### Problem to work on
The lines below must be transcribed exactly as given, with the images removed.

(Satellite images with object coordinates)
—————

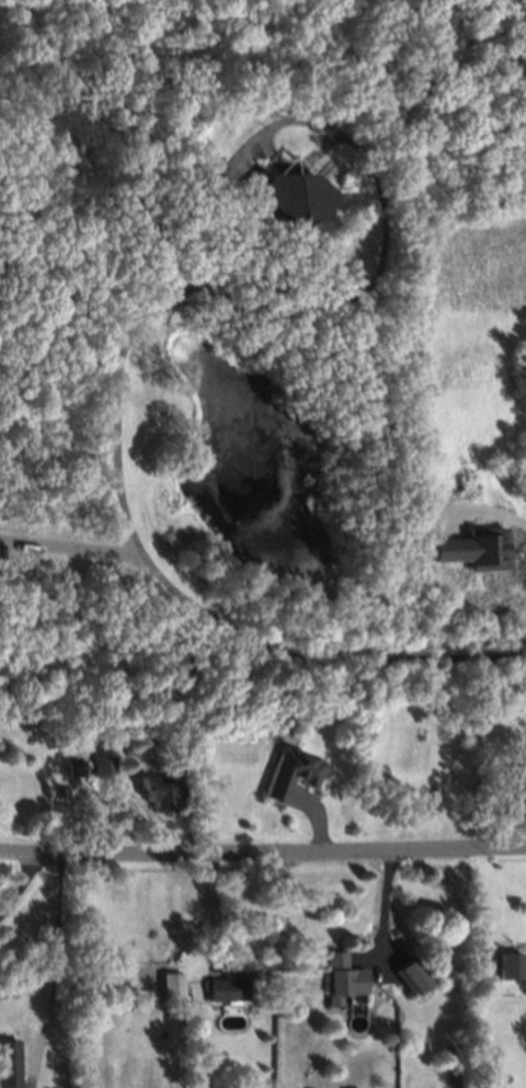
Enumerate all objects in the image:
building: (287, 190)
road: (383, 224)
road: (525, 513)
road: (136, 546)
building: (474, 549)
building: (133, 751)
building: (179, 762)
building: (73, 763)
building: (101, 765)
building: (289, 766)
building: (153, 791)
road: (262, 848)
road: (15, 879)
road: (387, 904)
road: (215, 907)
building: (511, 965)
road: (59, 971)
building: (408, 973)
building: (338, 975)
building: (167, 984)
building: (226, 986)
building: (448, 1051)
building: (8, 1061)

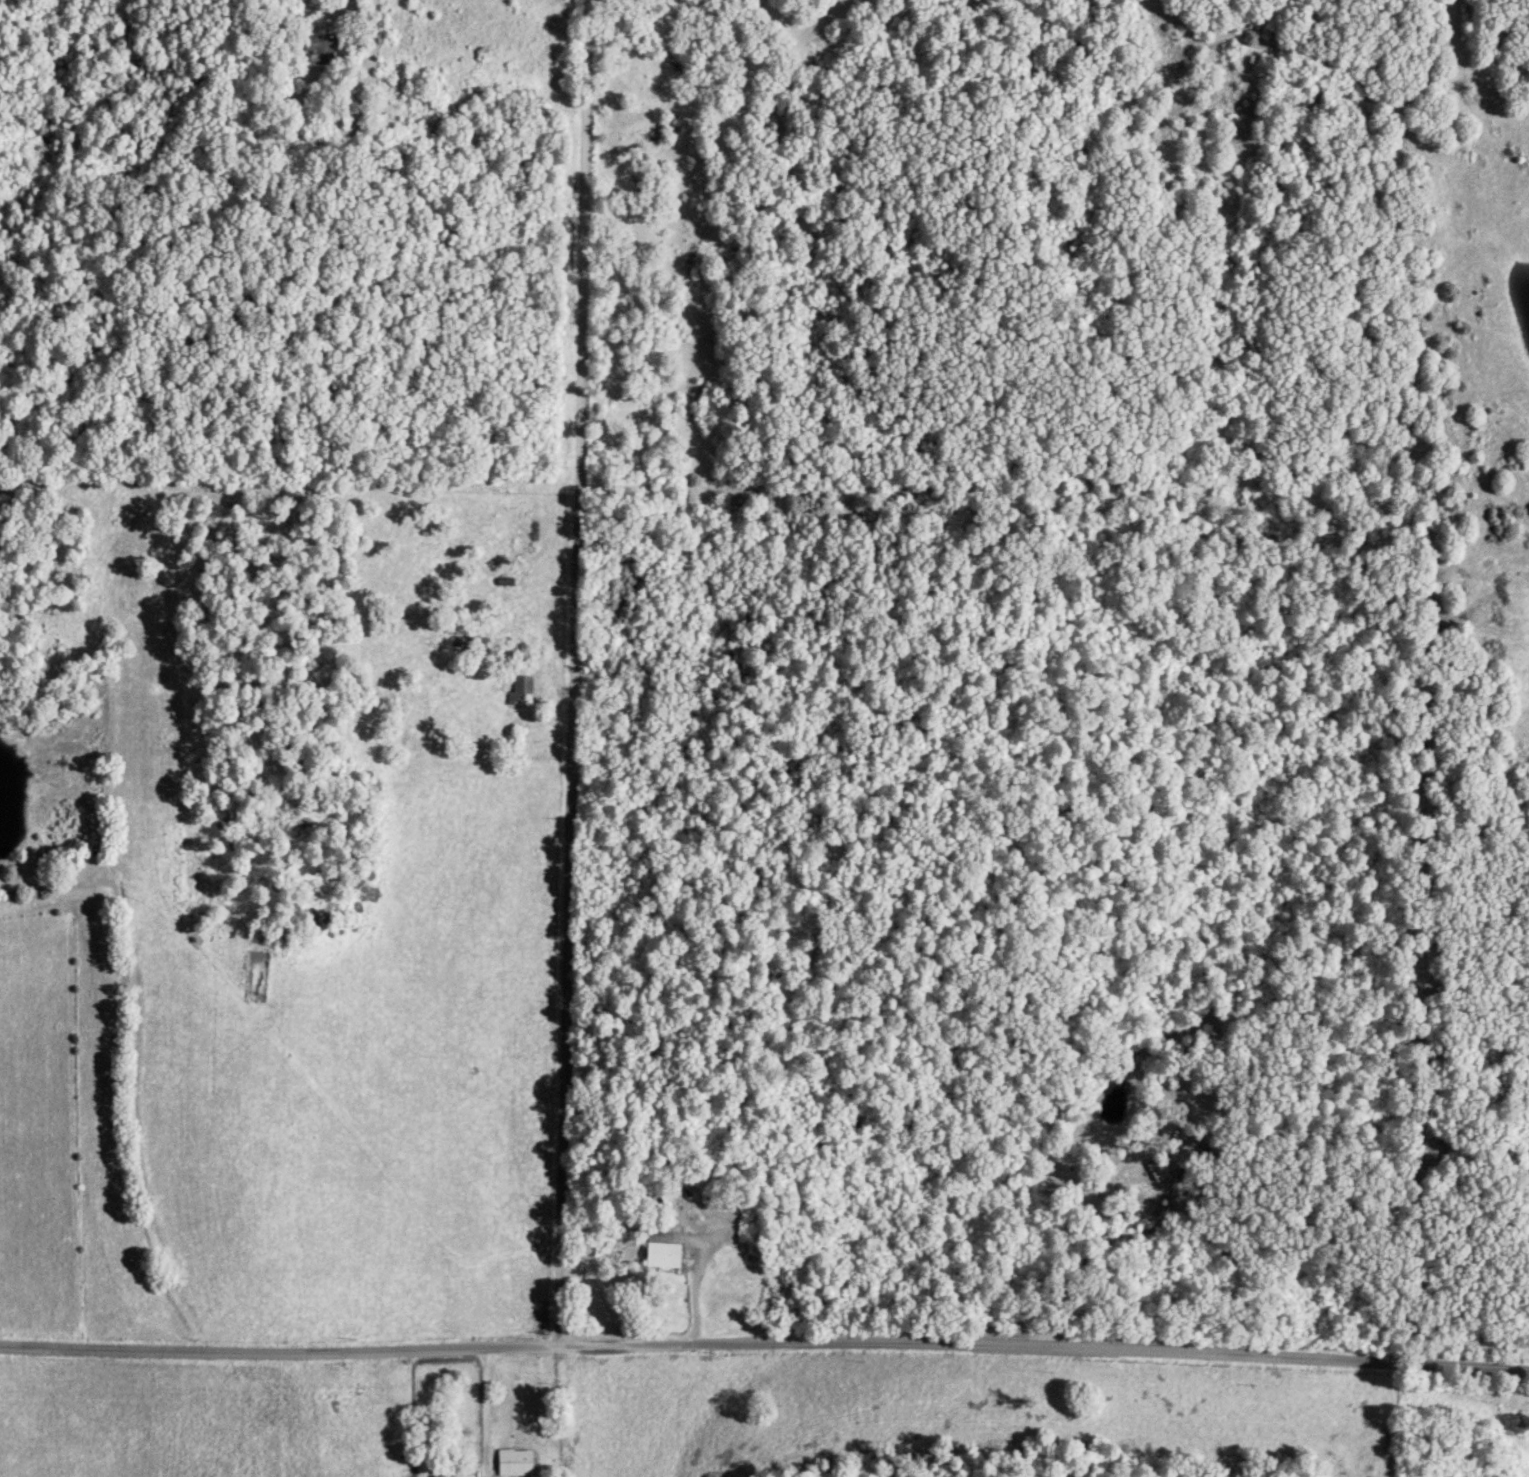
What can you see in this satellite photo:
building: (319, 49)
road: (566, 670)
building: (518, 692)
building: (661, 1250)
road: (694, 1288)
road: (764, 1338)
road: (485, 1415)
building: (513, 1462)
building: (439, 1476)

—————

### Solved exercise
Enumerate all objects in the image:
building: (287, 190)
road: (383, 224)
road: (525, 513)
road: (136, 546)
building: (474, 549)
building: (133, 751)
building: (179, 762)
building: (73, 763)
building: (101, 765)
building: (289, 766)
building: (153, 791)
road: (262, 848)
road: (15, 879)
road: (387, 904)
road: (215, 907)
building: (511, 965)
road: (59, 971)
building: (408, 973)
building: (338, 975)
building: (167, 984)
building: (226, 986)
building: (448, 1051)
building: (8, 1061)

What can you see in this satellite photo:
building: (319, 49)
road: (566, 670)
building: (518, 692)
building: (661, 1250)
road: (694, 1288)
road: (764, 1338)
road: (485, 1415)
building: (513, 1462)
building: (439, 1476)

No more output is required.